• _YOUR OBJECTIVE_
Starting at the line that has "camera: 130 degrees left, 5 degrees up" and stopping after the line that has "(1150, 423) = (213, 232): orange", reproduce the listing below exactly; omit everything else.

• _DATA LISTING_
Segment Open

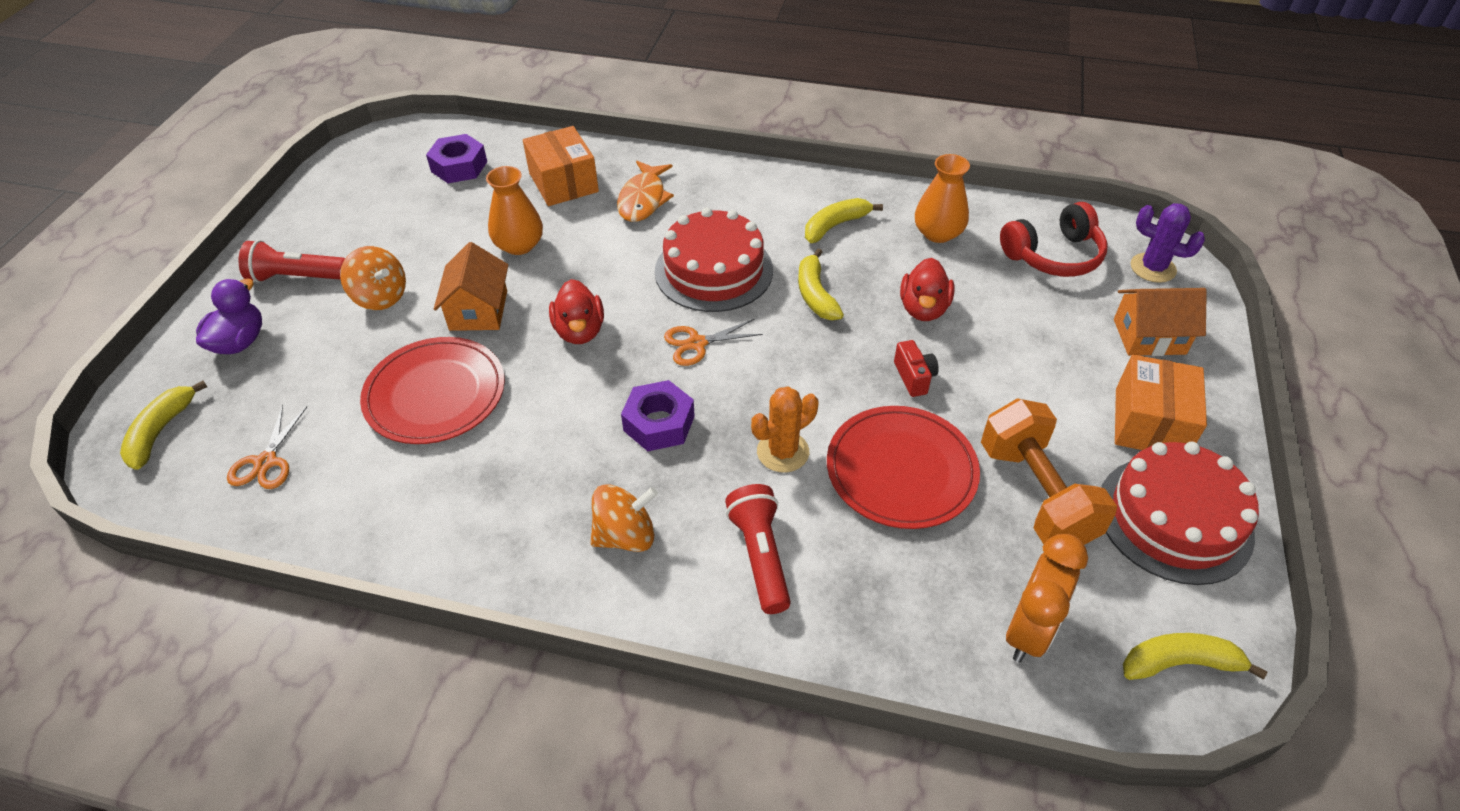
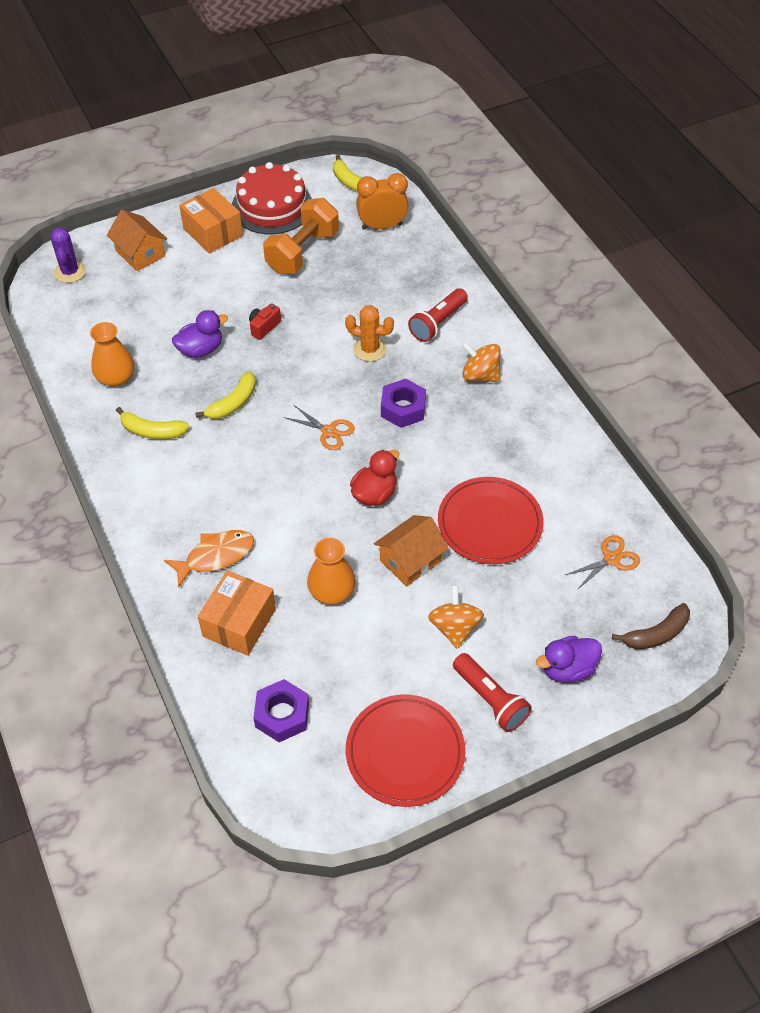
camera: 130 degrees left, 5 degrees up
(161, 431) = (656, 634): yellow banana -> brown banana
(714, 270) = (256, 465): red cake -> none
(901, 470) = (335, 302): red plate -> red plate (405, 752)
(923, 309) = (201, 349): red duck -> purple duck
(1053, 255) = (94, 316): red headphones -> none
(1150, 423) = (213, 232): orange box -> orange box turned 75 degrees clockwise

Segment Closed
Segment Open

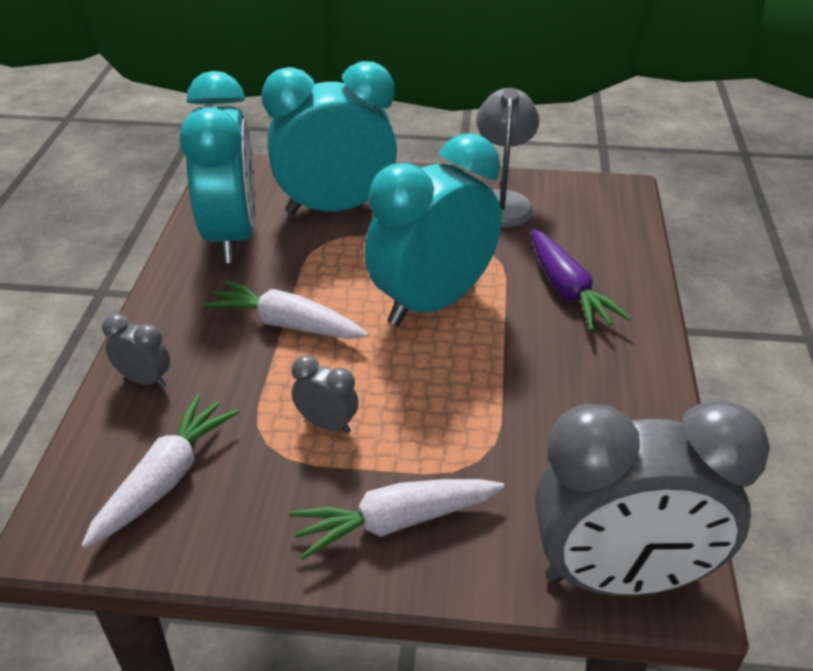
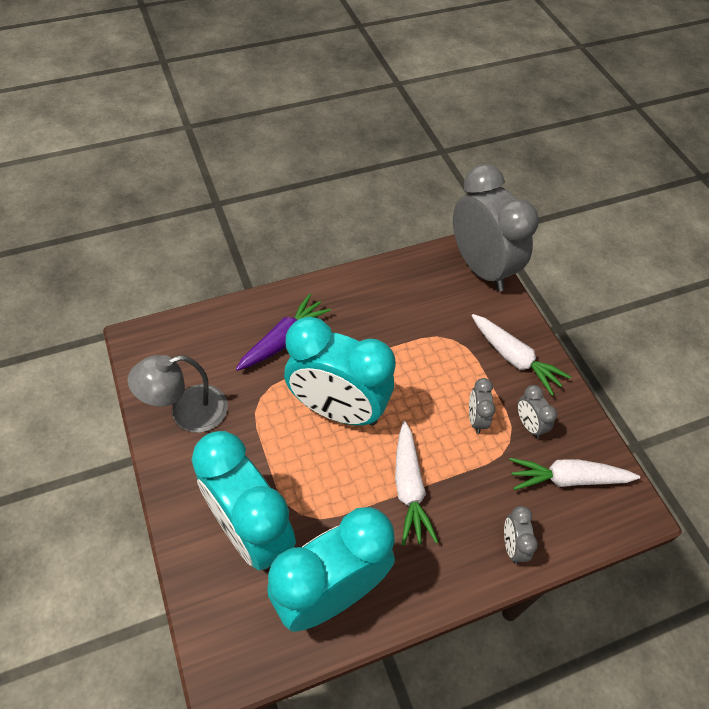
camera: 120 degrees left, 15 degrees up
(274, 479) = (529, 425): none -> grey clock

Segment Closed
Segment Open

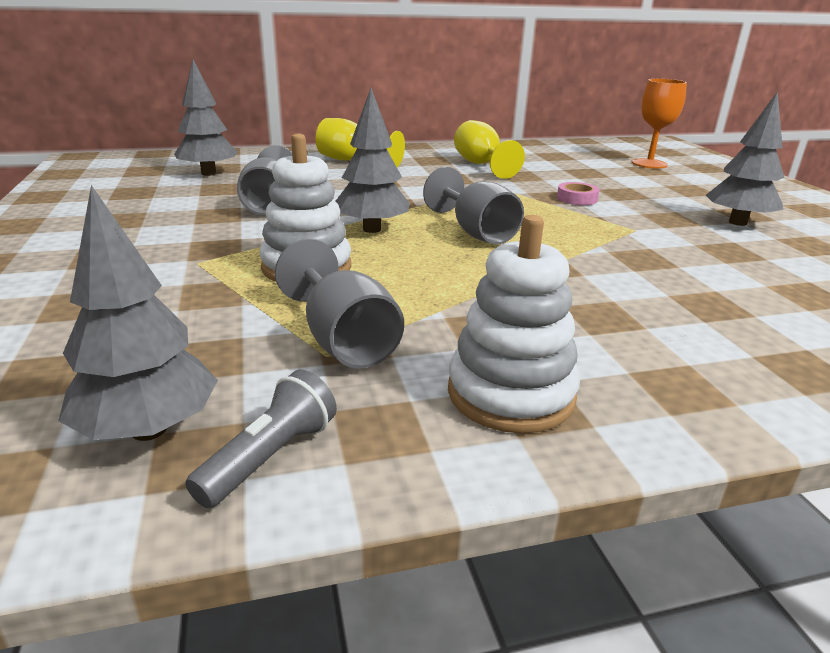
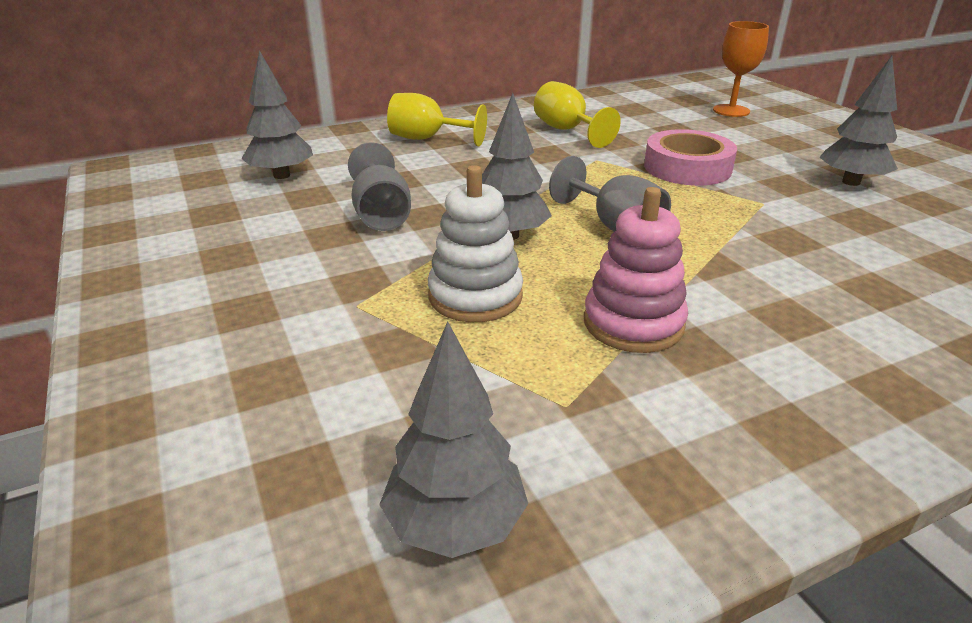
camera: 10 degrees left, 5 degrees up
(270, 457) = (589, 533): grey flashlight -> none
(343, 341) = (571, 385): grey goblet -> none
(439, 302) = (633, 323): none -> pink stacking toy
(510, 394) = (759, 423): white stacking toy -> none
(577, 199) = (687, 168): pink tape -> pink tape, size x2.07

Segment Closed

• _FINISHED EXERCISE_
camera: 130 degrees left, 5 degrees up
(161, 431) = (656, 634): yellow banana -> brown banana
(714, 270) = (256, 465): red cake -> none
(901, 470) = (335, 302): red plate -> red plate (405, 752)
(923, 309) = (201, 349): red duck -> purple duck
(1053, 255) = (94, 316): red headphones -> none
(1150, 423) = (213, 232): orange box -> orange box turned 75 degrees clockwise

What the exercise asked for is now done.